>>>>>

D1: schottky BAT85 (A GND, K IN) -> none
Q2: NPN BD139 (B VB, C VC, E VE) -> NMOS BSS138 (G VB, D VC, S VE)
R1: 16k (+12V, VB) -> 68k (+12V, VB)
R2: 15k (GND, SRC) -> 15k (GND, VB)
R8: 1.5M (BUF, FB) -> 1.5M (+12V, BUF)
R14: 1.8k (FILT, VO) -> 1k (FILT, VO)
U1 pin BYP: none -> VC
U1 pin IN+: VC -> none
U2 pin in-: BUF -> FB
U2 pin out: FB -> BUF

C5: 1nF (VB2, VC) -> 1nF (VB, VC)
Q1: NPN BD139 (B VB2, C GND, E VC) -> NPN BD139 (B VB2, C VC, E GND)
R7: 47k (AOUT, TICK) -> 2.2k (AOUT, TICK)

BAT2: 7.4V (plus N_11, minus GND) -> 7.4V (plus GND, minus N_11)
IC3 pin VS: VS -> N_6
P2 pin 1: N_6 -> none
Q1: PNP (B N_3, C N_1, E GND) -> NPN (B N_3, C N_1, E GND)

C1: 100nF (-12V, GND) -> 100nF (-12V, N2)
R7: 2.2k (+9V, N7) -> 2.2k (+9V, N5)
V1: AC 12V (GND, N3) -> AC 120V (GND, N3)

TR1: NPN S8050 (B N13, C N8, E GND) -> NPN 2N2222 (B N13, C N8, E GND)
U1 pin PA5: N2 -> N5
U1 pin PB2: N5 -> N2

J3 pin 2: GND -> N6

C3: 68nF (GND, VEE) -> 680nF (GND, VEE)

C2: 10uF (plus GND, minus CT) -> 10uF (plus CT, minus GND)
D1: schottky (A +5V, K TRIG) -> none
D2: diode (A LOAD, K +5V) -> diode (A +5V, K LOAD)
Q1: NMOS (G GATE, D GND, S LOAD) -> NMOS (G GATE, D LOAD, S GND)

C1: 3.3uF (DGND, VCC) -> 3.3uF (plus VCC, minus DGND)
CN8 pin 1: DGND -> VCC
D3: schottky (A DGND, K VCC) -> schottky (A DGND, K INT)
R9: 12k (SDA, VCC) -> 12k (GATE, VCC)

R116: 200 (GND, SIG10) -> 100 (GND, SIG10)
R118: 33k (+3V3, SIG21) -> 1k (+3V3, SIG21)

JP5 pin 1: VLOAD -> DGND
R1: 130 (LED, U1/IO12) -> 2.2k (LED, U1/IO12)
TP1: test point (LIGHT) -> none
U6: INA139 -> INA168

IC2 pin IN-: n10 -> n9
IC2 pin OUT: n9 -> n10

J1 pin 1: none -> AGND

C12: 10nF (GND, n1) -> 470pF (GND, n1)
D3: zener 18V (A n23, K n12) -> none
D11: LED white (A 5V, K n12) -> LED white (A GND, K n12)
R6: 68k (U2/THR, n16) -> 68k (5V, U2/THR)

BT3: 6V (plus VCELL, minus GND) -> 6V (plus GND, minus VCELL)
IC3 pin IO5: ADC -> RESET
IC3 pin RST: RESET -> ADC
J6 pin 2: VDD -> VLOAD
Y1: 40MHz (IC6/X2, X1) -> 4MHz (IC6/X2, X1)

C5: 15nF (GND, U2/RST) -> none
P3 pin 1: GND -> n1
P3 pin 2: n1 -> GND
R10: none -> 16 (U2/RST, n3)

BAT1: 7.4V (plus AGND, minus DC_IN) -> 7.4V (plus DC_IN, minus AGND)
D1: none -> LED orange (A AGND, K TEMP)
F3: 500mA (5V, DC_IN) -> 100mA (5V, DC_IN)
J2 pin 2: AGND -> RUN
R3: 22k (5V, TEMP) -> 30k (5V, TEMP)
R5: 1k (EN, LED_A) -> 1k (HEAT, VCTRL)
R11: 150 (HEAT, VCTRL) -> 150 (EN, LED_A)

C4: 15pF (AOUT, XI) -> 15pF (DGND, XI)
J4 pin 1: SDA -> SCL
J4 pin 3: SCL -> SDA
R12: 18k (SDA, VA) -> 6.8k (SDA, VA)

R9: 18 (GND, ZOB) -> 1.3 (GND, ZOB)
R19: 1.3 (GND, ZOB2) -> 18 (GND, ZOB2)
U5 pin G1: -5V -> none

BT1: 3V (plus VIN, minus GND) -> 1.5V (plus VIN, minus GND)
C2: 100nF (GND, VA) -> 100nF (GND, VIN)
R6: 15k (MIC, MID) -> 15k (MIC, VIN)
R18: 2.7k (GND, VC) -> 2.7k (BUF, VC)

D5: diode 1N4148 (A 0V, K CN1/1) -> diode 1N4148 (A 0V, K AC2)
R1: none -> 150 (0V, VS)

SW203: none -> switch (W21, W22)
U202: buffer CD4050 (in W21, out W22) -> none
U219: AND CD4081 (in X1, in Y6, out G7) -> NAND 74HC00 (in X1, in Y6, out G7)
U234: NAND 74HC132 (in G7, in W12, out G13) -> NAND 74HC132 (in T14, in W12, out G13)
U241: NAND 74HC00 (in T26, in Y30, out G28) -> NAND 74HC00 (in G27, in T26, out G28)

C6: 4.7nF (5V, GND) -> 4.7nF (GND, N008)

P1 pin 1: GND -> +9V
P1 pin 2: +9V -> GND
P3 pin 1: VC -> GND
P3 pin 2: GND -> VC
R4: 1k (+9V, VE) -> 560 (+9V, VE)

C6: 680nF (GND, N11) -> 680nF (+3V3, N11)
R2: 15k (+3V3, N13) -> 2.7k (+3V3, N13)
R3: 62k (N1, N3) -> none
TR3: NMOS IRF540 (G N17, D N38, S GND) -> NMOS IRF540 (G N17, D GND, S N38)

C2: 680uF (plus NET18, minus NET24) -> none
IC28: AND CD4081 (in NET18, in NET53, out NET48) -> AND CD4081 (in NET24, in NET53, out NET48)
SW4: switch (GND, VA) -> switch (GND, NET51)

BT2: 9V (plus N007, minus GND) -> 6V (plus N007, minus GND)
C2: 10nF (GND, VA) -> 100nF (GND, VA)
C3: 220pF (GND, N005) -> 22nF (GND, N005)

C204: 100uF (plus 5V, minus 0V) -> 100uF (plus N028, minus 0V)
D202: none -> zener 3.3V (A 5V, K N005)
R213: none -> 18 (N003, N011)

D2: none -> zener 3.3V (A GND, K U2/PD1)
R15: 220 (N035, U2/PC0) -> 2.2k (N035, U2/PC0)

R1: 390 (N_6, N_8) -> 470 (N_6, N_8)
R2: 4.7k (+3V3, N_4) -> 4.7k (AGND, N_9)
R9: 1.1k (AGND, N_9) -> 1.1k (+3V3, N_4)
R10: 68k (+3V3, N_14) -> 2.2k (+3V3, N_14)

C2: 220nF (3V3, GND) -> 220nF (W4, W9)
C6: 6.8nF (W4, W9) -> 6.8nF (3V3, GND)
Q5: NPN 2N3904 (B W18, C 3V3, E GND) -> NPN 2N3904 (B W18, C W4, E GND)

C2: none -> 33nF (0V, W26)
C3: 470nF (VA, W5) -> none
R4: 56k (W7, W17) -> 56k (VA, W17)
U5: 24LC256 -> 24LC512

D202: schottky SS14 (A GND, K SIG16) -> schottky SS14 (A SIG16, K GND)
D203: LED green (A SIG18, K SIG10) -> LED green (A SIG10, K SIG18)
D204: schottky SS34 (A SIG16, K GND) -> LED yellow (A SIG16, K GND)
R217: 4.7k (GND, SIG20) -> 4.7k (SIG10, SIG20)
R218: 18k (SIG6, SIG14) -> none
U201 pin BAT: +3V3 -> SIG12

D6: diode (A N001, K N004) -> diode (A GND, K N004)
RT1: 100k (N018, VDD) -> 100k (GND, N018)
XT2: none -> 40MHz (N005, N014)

<<<<<

Your task:
Copy back the listing above exactly, but only from the line with "R15: 220 (N035, U2/PC0)" through the line with "C2: 220nF (3V3, GND) -> 220nF (W4, W9)", both ends included.

Task output:
R15: 220 (N035, U2/PC0) -> 2.2k (N035, U2/PC0)

R1: 390 (N_6, N_8) -> 470 (N_6, N_8)
R2: 4.7k (+3V3, N_4) -> 4.7k (AGND, N_9)
R9: 1.1k (AGND, N_9) -> 1.1k (+3V3, N_4)
R10: 68k (+3V3, N_14) -> 2.2k (+3V3, N_14)

C2: 220nF (3V3, GND) -> 220nF (W4, W9)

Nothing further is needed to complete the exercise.